• **WHAT YOU NEED TO DO**: Only lines holding the word "tile" are wanted. Copy them from the listing below.

[RECORDS Boundary: Start]

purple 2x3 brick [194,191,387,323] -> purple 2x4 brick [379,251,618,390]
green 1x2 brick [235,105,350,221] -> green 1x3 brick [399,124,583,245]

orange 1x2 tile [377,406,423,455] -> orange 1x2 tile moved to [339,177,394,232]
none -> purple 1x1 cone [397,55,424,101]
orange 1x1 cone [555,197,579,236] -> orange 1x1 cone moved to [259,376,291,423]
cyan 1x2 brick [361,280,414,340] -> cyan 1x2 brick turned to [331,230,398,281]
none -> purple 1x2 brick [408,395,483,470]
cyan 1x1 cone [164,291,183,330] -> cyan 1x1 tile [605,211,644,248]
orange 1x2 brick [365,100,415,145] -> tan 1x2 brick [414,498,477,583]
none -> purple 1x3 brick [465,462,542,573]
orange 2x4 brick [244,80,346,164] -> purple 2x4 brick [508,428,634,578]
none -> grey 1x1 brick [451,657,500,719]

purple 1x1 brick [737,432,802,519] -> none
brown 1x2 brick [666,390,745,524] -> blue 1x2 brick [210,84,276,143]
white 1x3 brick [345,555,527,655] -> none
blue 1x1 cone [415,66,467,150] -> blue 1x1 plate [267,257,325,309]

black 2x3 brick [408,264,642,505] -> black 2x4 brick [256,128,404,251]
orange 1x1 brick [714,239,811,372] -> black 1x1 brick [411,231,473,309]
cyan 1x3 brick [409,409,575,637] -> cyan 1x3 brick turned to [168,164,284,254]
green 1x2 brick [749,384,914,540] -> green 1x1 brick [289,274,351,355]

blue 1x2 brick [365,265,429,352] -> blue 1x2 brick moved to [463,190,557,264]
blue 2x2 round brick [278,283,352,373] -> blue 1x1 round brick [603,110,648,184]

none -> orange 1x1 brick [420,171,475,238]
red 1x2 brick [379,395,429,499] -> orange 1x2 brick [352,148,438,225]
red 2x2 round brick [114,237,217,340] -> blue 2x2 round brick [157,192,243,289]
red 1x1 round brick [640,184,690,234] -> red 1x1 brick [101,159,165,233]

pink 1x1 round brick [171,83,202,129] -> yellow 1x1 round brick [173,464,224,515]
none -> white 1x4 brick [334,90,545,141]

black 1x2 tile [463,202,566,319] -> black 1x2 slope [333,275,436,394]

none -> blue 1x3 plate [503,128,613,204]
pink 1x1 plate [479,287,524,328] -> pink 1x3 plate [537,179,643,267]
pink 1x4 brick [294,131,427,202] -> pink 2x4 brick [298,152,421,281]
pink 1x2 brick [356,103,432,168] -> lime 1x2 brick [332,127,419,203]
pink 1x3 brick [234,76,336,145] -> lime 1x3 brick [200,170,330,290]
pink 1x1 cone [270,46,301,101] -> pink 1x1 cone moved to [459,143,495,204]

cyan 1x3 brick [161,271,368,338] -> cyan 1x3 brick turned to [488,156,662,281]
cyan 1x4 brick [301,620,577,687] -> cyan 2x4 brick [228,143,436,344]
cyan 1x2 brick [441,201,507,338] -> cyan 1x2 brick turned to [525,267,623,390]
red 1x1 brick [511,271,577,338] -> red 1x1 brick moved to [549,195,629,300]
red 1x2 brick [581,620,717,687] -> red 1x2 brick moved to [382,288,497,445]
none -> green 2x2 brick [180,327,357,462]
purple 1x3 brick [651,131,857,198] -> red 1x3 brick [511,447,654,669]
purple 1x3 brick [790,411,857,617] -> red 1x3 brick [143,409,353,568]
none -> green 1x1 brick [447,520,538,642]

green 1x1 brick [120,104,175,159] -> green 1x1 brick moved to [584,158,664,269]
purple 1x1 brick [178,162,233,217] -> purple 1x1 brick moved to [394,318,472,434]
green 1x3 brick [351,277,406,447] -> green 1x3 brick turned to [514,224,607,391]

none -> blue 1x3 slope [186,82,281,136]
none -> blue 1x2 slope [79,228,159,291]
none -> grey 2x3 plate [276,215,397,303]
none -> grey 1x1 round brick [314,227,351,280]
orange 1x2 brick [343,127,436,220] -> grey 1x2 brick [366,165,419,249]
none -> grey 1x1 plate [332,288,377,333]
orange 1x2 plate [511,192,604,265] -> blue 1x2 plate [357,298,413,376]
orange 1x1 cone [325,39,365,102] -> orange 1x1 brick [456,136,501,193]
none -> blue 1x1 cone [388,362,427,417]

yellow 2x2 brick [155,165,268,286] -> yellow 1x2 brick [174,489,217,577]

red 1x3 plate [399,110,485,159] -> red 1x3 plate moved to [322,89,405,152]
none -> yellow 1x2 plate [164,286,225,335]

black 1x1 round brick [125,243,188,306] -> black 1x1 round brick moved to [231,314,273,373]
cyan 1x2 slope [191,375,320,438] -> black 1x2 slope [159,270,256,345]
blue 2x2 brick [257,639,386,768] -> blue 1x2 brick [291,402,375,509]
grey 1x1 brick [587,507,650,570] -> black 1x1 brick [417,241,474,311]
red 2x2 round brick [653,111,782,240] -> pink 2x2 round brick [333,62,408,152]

[RECORDS Boundary: End]

• **SOLUTION TO THIS EXERCISE**:
orange 1x2 tile [377,406,423,455] -> orange 1x2 tile moved to [339,177,394,232]
cyan 1x1 cone [164,291,183,330] -> cyan 1x1 tile [605,211,644,248]
black 1x2 tile [463,202,566,319] -> black 1x2 slope [333,275,436,394]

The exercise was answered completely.